**Directions for this task**
Print every line below exactly. Skip the pictures.
◆ ◆ ◆ ◆
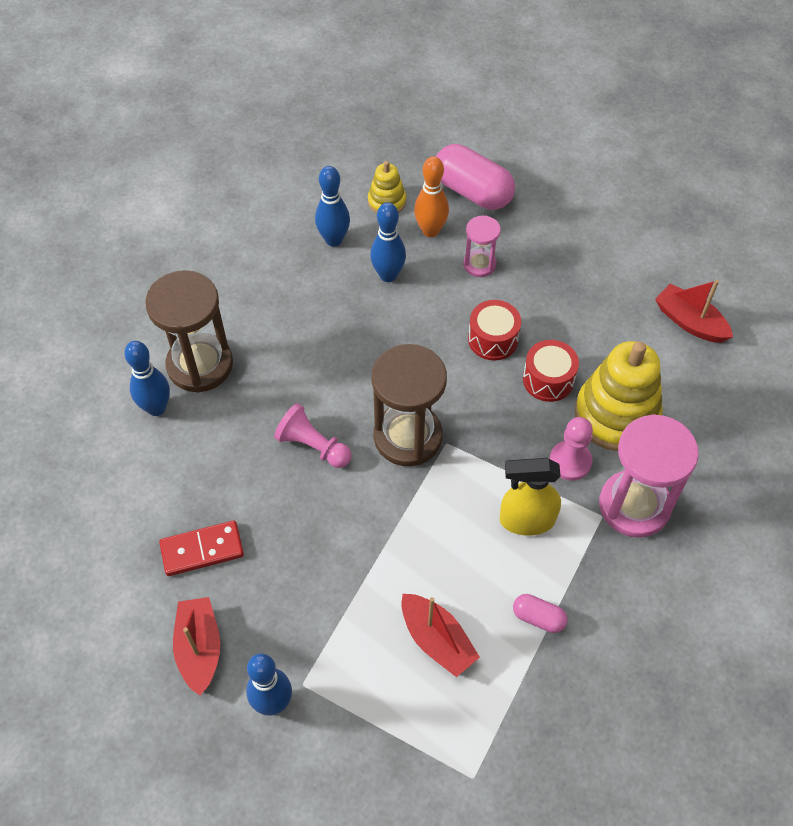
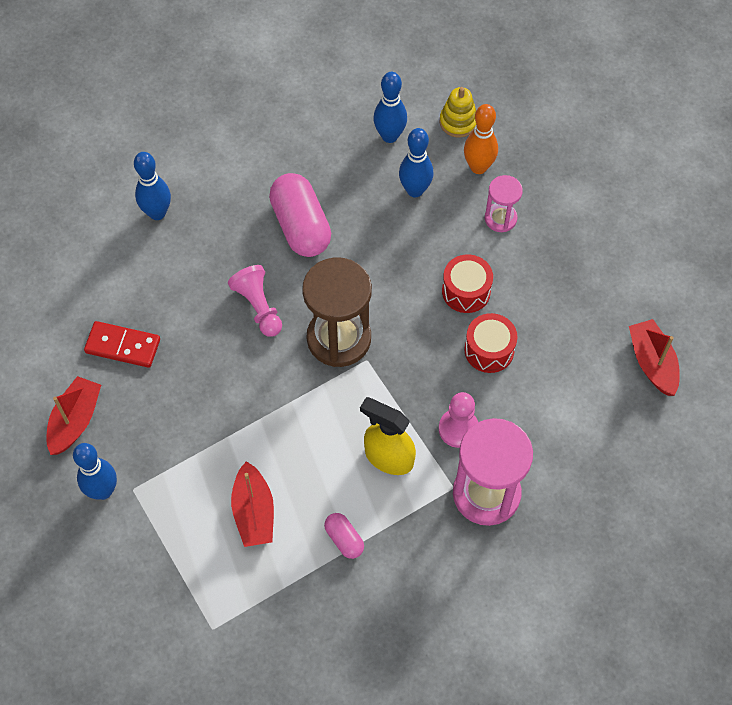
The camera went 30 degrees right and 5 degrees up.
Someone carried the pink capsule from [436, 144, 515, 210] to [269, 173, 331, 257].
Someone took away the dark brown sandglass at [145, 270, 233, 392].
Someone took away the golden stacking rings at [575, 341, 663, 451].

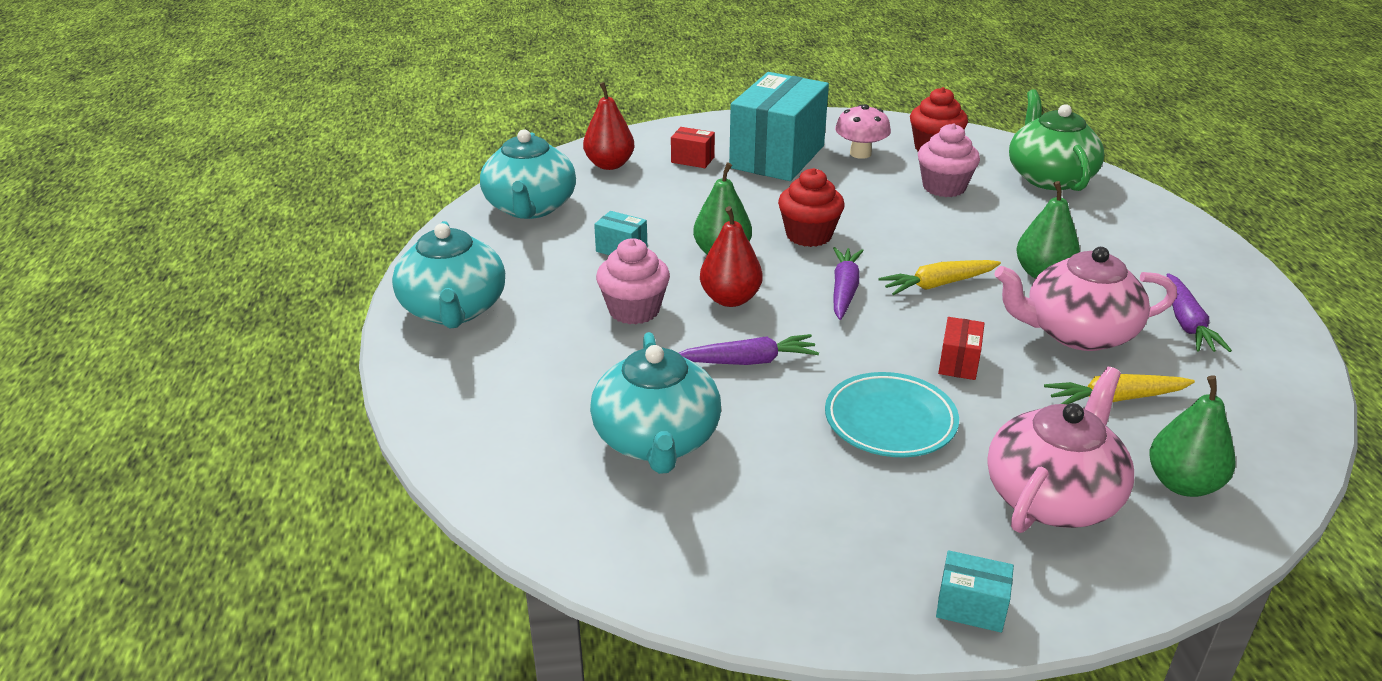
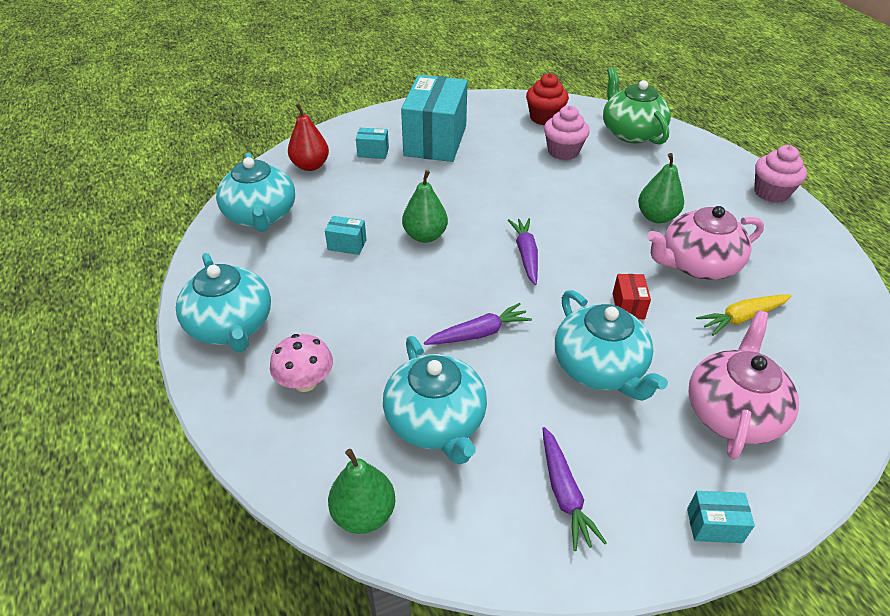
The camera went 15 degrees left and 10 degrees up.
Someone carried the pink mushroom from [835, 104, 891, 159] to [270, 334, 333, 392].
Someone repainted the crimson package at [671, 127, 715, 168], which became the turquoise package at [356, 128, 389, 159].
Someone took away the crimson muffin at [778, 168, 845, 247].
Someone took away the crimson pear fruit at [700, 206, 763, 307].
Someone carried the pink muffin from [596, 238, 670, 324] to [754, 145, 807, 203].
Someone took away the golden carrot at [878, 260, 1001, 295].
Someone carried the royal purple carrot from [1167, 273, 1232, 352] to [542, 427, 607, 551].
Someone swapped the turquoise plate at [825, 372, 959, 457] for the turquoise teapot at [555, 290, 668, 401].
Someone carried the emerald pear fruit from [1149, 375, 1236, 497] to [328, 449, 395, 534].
◆ ◆ ◆ ◆
**Exercise output**
The camera went 30 degrees right and 5 degrees up.
Someone carried the pink capsule from [436, 144, 515, 210] to [269, 173, 331, 257].
Someone took away the dark brown sandglass at [145, 270, 233, 392].
Someone took away the golden stacking rings at [575, 341, 663, 451].

The camera went 15 degrees left and 10 degrees up.
Someone carried the pink mushroom from [835, 104, 891, 159] to [270, 334, 333, 392].
Someone repainted the crimson package at [671, 127, 715, 168], which became the turquoise package at [356, 128, 389, 159].
Someone took away the crimson muffin at [778, 168, 845, 247].
Someone took away the crimson pear fruit at [700, 206, 763, 307].
Someone carried the pink muffin from [596, 238, 670, 324] to [754, 145, 807, 203].
Someone took away the golden carrot at [878, 260, 1001, 295].
Someone carried the royal purple carrot from [1167, 273, 1232, 352] to [542, 427, 607, 551].
Someone swapped the turquoise plate at [825, 372, 959, 457] for the turquoise teapot at [555, 290, 668, 401].
Someone carried the emerald pear fruit from [1149, 375, 1236, 497] to [328, 449, 395, 534].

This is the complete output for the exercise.